- **AVAILABLE DATA**:
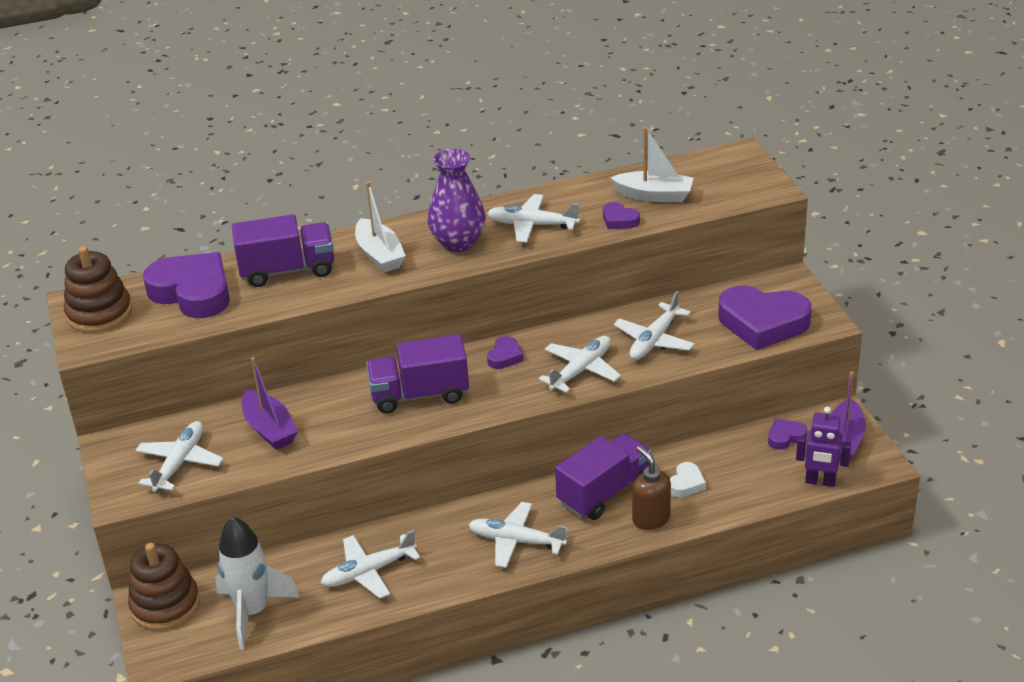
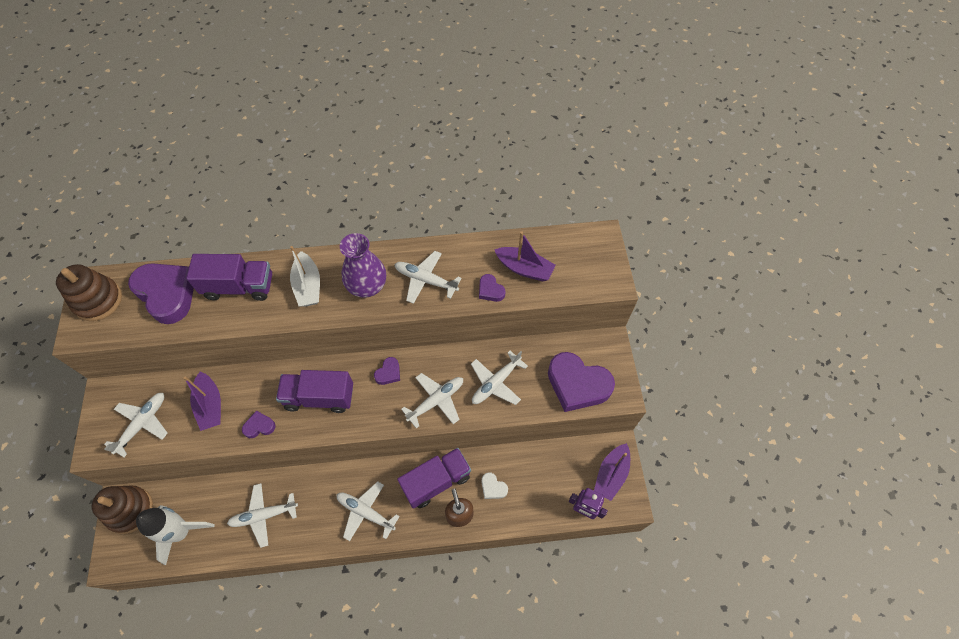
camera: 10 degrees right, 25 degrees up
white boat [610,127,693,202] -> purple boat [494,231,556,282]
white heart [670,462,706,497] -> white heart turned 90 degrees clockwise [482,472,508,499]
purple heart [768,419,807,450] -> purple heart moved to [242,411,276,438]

- **DIRECTIONS**: Check each line of the listing above. Copy the ones with the word "heart".

- **RESULT OF THIS EXERCISE**:
white heart [670,462,706,497] -> white heart turned 90 degrees clockwise [482,472,508,499]
purple heart [768,419,807,450] -> purple heart moved to [242,411,276,438]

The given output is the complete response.